> _WORK REQUEST_:
Please find all lines containing "board" in the listing below and copy them.

> _THE DATA_:
---+---

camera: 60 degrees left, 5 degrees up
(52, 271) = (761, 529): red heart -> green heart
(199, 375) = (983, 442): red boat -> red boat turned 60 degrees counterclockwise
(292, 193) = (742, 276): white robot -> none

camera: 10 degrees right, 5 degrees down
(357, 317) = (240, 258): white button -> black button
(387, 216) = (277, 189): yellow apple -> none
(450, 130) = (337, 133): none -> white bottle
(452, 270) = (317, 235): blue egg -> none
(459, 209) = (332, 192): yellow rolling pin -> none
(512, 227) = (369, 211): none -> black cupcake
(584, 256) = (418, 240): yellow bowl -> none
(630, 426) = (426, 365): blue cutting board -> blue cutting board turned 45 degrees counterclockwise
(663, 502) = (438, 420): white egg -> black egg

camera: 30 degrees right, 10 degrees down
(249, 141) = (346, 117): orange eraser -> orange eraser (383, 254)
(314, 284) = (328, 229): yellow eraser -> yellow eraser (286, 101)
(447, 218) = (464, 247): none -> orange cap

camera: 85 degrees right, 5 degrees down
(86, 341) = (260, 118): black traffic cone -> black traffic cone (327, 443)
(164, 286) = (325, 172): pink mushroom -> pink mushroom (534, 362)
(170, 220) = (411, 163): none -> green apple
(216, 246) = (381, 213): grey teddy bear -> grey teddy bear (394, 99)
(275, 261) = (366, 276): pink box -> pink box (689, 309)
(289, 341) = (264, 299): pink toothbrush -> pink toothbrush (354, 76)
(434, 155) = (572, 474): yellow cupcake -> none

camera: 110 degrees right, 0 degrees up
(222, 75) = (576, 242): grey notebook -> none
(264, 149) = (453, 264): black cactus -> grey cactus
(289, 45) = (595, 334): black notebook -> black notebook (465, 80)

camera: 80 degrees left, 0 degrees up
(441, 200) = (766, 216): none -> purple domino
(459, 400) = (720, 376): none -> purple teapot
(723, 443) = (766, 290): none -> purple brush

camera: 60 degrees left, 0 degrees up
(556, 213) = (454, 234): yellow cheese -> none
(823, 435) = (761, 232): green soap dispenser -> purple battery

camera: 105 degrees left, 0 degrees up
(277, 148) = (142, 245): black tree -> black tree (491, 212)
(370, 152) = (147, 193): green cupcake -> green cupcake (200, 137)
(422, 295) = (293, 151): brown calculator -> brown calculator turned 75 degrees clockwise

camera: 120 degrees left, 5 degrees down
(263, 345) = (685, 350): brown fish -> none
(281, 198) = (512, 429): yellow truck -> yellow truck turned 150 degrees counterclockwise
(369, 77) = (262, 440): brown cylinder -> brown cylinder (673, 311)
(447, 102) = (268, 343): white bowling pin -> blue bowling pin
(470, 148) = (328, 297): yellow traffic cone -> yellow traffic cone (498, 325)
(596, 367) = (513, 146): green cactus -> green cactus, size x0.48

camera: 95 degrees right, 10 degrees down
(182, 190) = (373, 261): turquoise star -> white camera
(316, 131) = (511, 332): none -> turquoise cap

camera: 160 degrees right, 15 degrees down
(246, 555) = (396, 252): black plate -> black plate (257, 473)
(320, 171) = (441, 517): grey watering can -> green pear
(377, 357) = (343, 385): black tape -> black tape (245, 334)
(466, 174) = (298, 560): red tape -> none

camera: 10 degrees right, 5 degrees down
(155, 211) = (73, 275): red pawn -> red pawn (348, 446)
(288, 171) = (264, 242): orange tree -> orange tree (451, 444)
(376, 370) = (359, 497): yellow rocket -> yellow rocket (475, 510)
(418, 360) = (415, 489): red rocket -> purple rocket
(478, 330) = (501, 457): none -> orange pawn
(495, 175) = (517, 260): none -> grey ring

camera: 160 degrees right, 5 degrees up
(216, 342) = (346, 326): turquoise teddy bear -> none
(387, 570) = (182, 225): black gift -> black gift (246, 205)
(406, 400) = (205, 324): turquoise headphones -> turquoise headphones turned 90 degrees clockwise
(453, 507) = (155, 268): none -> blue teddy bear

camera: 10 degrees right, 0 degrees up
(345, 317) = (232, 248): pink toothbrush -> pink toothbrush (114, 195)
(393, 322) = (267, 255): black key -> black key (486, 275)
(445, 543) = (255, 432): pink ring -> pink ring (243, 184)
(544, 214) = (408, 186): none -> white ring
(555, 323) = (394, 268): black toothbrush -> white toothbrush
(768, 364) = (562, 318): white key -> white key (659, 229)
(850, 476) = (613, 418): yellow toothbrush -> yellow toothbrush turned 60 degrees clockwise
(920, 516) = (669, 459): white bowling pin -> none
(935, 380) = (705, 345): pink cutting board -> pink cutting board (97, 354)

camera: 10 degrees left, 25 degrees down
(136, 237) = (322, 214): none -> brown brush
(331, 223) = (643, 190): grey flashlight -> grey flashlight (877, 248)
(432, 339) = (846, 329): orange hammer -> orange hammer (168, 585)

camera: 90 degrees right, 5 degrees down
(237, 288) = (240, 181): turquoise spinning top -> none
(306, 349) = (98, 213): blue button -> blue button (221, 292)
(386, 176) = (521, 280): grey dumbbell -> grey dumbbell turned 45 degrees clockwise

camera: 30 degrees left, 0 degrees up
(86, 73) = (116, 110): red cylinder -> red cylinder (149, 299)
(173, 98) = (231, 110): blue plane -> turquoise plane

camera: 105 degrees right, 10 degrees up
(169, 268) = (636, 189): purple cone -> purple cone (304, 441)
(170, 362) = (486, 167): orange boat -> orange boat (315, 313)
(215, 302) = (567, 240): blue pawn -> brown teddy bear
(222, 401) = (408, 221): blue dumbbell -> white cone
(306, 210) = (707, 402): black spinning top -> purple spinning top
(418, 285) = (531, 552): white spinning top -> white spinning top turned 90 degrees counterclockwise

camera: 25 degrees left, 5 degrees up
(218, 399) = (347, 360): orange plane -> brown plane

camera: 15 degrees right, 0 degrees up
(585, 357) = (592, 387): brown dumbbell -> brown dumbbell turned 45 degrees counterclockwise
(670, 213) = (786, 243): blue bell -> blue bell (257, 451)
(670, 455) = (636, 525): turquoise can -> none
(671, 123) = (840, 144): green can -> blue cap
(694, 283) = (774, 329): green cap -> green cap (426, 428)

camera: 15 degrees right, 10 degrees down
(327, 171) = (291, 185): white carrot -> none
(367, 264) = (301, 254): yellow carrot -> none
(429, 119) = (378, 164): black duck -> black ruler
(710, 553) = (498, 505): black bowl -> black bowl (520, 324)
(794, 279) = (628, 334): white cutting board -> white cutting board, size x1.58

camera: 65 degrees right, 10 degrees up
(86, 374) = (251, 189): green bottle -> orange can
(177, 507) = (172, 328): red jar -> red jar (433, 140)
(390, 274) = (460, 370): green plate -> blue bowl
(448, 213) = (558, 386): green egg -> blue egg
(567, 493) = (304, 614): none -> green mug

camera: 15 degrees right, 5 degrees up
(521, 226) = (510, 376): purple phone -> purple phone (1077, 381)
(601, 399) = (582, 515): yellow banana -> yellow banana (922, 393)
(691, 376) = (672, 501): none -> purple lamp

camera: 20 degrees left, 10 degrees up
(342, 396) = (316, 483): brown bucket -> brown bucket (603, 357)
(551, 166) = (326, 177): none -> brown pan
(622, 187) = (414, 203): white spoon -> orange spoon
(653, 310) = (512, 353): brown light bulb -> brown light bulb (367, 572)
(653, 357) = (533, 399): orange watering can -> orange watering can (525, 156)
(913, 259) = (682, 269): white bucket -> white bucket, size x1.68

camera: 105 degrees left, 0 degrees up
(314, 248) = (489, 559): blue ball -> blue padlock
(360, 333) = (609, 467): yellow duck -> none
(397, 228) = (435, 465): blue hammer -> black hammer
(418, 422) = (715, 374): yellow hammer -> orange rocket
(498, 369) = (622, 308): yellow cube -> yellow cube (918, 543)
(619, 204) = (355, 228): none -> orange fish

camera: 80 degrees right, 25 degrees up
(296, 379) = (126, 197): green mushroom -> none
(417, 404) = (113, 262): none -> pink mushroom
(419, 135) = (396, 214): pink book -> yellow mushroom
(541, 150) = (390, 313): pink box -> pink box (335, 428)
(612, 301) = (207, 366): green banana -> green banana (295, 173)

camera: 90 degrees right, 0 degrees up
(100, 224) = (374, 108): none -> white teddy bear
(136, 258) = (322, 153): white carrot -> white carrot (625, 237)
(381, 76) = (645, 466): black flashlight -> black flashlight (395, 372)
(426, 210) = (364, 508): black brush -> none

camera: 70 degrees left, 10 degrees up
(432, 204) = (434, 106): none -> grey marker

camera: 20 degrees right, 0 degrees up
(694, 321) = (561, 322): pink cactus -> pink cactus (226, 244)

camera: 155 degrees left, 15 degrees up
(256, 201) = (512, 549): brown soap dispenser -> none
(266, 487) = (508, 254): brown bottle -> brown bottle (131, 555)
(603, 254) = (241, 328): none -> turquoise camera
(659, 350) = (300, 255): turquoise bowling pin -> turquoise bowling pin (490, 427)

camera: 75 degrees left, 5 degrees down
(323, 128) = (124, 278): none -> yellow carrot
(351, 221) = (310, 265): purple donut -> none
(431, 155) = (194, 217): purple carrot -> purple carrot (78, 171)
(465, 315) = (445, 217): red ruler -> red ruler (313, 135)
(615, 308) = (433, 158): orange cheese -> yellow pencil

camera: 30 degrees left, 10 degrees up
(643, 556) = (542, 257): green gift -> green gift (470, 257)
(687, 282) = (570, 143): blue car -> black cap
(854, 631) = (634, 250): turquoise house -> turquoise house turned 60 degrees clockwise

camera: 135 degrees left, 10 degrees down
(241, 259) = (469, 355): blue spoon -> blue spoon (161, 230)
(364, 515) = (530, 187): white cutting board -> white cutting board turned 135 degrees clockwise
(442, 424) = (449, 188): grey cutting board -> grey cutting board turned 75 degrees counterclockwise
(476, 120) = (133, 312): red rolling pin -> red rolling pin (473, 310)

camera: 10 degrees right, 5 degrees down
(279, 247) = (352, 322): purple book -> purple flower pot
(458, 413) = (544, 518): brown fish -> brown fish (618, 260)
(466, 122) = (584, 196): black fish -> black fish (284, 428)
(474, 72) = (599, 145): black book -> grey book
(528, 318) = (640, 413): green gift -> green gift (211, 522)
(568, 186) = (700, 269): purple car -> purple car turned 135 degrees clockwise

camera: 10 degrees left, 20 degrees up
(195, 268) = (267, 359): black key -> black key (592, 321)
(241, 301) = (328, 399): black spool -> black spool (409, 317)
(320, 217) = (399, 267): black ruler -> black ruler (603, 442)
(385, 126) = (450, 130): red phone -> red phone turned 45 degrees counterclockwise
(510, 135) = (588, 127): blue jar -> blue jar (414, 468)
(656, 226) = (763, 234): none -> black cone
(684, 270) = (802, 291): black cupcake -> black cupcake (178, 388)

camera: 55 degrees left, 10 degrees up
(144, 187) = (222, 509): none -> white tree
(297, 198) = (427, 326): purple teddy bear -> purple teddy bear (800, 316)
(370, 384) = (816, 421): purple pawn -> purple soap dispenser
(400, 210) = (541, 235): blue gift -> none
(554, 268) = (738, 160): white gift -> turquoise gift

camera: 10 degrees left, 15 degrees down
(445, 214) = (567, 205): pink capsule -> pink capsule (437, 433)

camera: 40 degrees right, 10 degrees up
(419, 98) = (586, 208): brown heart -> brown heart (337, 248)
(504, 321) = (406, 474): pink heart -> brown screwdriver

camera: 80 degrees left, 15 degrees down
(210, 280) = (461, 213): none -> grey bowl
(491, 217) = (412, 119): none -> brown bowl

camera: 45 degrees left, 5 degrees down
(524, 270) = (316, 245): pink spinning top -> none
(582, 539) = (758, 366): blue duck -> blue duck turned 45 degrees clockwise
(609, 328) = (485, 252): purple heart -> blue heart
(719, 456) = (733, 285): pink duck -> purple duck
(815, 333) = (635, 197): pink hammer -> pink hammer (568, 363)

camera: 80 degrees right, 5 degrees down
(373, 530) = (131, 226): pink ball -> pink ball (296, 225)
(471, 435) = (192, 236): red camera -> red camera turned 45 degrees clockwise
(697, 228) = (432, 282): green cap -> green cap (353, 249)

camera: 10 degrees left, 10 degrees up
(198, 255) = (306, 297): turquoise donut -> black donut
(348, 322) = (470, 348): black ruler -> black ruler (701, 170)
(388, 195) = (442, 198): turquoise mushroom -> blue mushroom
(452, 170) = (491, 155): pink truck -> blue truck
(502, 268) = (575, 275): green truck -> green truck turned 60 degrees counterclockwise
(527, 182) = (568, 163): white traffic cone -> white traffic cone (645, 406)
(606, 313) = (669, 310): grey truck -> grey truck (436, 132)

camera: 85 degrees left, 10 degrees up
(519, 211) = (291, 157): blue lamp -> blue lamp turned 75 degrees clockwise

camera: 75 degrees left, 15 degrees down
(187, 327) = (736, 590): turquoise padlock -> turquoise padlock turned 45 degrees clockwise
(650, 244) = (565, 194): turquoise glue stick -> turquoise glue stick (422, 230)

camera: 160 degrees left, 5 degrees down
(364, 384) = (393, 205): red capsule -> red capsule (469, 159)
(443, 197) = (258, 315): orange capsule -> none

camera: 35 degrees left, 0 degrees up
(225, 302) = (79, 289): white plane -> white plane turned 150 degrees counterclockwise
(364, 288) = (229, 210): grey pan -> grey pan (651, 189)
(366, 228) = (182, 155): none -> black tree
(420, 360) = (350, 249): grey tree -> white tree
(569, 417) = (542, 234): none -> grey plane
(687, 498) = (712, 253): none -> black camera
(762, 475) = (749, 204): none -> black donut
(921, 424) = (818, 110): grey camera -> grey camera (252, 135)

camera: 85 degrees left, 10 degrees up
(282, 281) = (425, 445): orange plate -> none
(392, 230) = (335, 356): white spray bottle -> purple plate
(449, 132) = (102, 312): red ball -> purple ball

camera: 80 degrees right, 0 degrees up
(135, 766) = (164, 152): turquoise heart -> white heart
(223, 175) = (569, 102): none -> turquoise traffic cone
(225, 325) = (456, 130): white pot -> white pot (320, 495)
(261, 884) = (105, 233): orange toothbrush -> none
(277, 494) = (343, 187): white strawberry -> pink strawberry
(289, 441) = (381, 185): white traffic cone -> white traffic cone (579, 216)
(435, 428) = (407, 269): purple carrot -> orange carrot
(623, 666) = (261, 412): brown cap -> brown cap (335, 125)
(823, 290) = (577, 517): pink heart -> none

---+---

> _RESULT OF THE EXERCISE_:
(630, 426) = (426, 365): blue cutting board -> blue cutting board turned 45 degrees counterclockwise
(935, 380) = (705, 345): pink cutting board -> pink cutting board (97, 354)
(794, 279) = (628, 334): white cutting board -> white cutting board, size x1.58
(364, 515) = (530, 187): white cutting board -> white cutting board turned 135 degrees clockwise
(442, 424) = (449, 188): grey cutting board -> grey cutting board turned 75 degrees counterclockwise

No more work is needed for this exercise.